▶ _WHAT THE TASK ASKS_
Which lines below fall between the one containing "tan tile K11 level 1 -> tan tile E2 level 1" and the one containing "none -> white cone Q4 level 1"? Repeat them exactly, counting both of those lines, and add nothing else.

▶ _SUPPLIED RECORDS_
[Start of section]

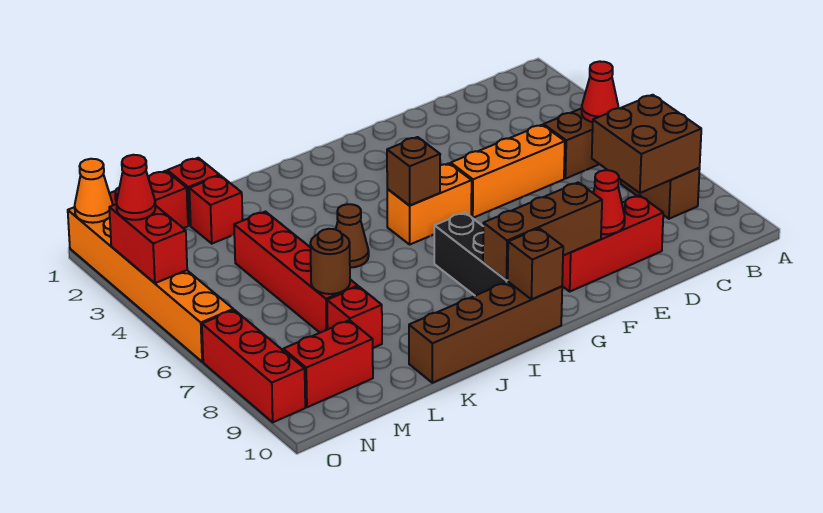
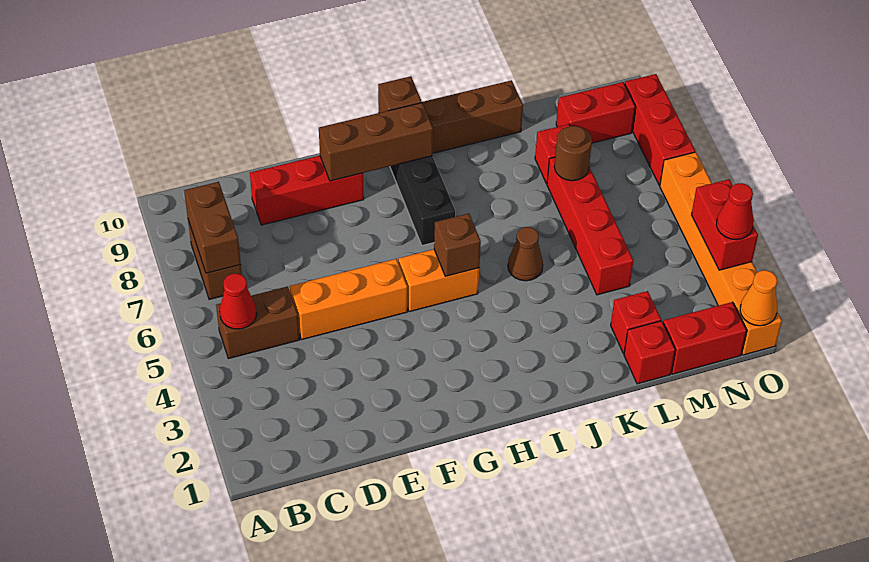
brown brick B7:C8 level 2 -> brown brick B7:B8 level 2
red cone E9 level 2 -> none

[End of section]
[Start of section]

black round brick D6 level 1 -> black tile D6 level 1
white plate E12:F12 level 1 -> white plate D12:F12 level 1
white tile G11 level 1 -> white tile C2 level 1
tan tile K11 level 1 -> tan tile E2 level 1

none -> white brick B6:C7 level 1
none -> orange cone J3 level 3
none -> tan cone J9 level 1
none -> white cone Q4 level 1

[End of section]
[Start of section]

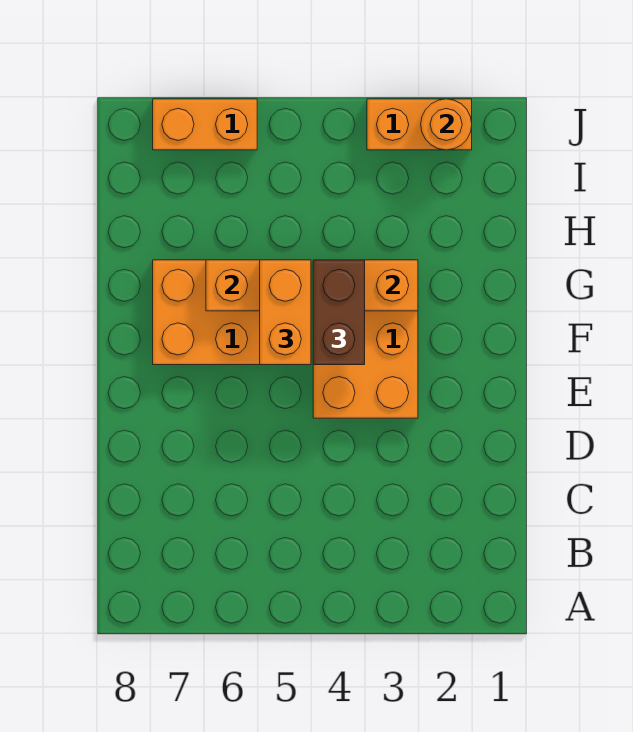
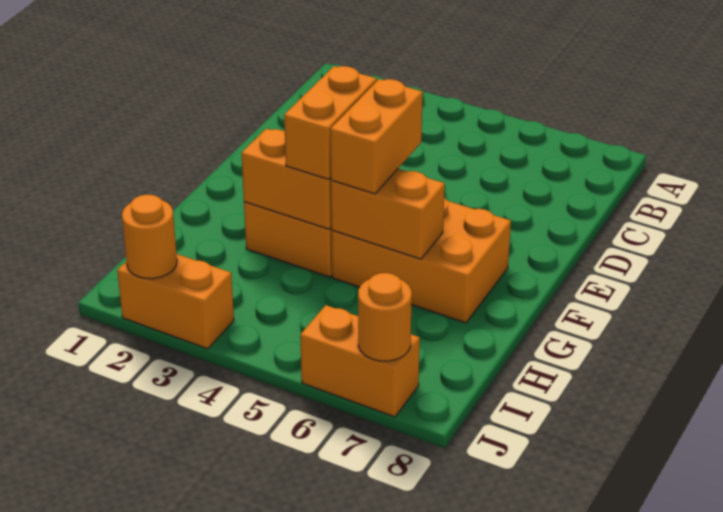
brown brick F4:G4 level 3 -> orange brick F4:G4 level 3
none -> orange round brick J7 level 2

[End of section]

▶ _ANSWER TO THIS PROBLEM_
tan tile K11 level 1 -> tan tile E2 level 1

none -> white brick B6:C7 level 1
none -> orange cone J3 level 3
none -> tan cone J9 level 1
none -> white cone Q4 level 1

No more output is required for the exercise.